* **Task instructions**
Which lines in the material below contain the word "viewed"? Pick out each of those lines and copy it in full.

* **Data under study**

[Start of Attachment]

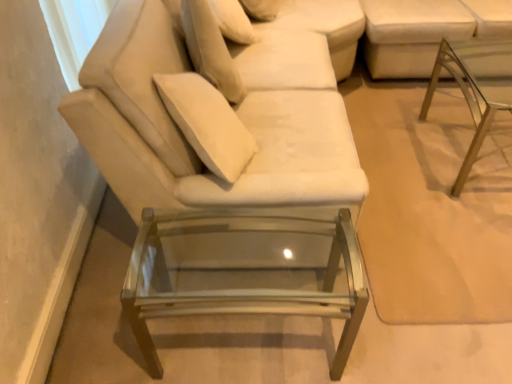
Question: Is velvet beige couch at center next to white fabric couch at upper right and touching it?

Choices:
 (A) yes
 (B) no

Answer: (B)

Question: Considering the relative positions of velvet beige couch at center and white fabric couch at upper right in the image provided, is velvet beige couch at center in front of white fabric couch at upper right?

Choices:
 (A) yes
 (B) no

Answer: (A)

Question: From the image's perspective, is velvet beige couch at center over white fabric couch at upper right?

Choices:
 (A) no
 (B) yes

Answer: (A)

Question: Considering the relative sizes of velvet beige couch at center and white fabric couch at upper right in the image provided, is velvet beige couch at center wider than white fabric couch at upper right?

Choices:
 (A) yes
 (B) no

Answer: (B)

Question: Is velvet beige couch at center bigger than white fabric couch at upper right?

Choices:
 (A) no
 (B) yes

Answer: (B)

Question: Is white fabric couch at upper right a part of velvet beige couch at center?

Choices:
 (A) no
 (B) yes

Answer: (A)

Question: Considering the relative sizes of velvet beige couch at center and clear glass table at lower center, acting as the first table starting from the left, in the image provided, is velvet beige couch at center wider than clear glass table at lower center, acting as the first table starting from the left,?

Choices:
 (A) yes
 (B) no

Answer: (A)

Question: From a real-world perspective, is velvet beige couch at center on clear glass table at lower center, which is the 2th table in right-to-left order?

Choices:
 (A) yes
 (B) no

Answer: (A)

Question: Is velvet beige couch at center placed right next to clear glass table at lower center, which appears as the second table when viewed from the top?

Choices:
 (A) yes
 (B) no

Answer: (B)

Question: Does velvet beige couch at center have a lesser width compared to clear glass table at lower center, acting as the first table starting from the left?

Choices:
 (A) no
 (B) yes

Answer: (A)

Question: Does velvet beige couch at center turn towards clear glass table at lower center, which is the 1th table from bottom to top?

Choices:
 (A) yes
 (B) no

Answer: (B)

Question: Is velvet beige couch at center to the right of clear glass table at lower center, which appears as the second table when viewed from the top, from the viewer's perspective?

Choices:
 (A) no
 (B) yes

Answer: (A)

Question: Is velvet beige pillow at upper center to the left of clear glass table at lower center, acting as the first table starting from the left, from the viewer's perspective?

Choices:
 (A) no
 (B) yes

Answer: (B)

[End of Attachment]
[Start of Attachment]

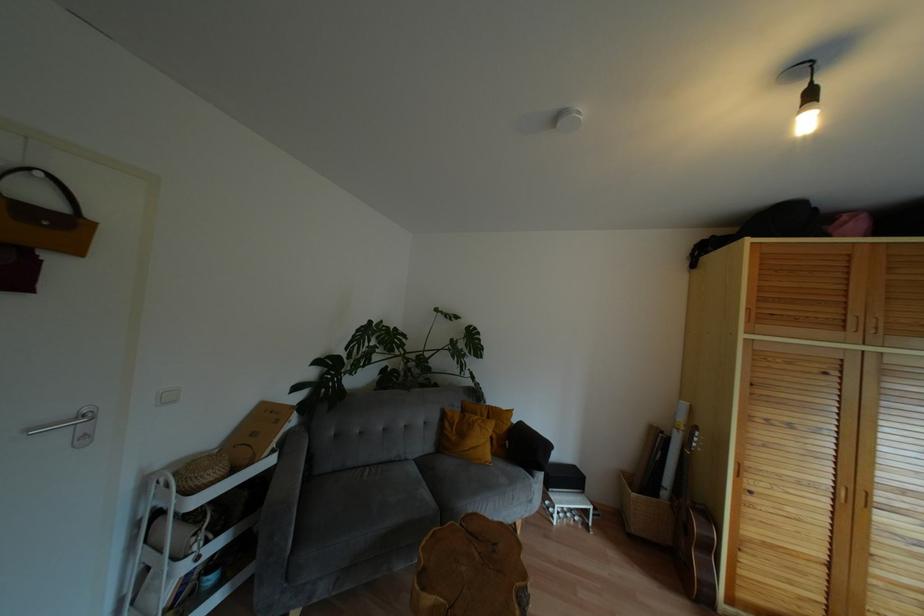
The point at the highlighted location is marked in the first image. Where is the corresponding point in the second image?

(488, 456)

[End of Attachment]

* **Answer to this problem**
Question: Is velvet beige couch at center placed right next to clear glass table at lower center, which appears as the second table when viewed from the top?
Question: Is velvet beige couch at center to the right of clear glass table at lower center, which appears as the second table when viewed from the top, from the viewer's perspective?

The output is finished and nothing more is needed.